- [Data supplied]:
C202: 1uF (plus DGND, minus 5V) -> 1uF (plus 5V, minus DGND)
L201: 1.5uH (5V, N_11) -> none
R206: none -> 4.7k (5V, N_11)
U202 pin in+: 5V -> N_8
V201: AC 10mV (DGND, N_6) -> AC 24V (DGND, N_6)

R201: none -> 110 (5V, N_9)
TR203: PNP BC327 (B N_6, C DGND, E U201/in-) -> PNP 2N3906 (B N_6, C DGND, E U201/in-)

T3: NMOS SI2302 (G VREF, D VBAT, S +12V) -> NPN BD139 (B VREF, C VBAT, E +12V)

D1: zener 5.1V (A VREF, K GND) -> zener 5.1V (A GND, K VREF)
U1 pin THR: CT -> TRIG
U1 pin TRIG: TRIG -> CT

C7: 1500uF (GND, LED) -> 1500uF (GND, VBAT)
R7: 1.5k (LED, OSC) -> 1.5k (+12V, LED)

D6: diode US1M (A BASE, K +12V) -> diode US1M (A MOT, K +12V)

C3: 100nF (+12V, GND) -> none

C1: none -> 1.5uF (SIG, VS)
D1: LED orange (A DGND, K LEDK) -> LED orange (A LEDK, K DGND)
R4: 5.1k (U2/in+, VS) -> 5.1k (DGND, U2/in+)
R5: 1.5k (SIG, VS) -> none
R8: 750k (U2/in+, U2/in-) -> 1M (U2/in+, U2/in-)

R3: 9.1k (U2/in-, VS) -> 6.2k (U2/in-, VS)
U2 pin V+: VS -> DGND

- [Activity]:
Could you retype exactly the lines from the one containing "C3: 100nF (+12V, GND) -> none" through the final line of the data above, and no others?

- [Solution for this exercise]:
C3: 100nF (+12V, GND) -> none

C1: none -> 1.5uF (SIG, VS)
D1: LED orange (A DGND, K LEDK) -> LED orange (A LEDK, K DGND)
R4: 5.1k (U2/in+, VS) -> 5.1k (DGND, U2/in+)
R5: 1.5k (SIG, VS) -> none
R8: 750k (U2/in+, U2/in-) -> 1M (U2/in+, U2/in-)

R3: 9.1k (U2/in-, VS) -> 6.2k (U2/in-, VS)
U2 pin V+: VS -> DGND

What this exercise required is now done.